## [Given information]

++++++++++

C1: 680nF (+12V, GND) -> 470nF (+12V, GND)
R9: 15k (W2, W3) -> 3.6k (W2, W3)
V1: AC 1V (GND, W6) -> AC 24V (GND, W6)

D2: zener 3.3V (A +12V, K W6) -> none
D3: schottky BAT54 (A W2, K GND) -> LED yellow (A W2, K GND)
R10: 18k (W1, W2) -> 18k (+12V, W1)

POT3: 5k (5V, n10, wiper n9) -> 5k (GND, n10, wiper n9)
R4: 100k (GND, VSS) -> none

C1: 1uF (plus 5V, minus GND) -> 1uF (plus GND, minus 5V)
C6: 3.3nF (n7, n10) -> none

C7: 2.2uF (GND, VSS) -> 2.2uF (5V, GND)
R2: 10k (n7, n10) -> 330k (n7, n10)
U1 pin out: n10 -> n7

++++++++++

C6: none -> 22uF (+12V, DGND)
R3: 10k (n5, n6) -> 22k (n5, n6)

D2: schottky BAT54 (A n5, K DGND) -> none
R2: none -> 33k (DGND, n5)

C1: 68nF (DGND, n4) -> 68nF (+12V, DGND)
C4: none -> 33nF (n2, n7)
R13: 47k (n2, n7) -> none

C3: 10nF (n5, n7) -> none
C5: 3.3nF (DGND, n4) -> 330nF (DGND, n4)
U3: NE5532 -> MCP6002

++++++++++

## [What you need to do]
All lines above from the line with "C1: 680nF (+12V, GND) -> 470nF (+12V, GND)" through the line with "U1 pin out: n10 -> n7", both included, are to be set down exactly, with nothing else.

## [Response to the exercise]
C1: 680nF (+12V, GND) -> 470nF (+12V, GND)
R9: 15k (W2, W3) -> 3.6k (W2, W3)
V1: AC 1V (GND, W6) -> AC 24V (GND, W6)

D2: zener 3.3V (A +12V, K W6) -> none
D3: schottky BAT54 (A W2, K GND) -> LED yellow (A W2, K GND)
R10: 18k (W1, W2) -> 18k (+12V, W1)

POT3: 5k (5V, n10, wiper n9) -> 5k (GND, n10, wiper n9)
R4: 100k (GND, VSS) -> none

C1: 1uF (plus 5V, minus GND) -> 1uF (plus GND, minus 5V)
C6: 3.3nF (n7, n10) -> none

C7: 2.2uF (GND, VSS) -> 2.2uF (5V, GND)
R2: 10k (n7, n10) -> 330k (n7, n10)
U1 pin out: n10 -> n7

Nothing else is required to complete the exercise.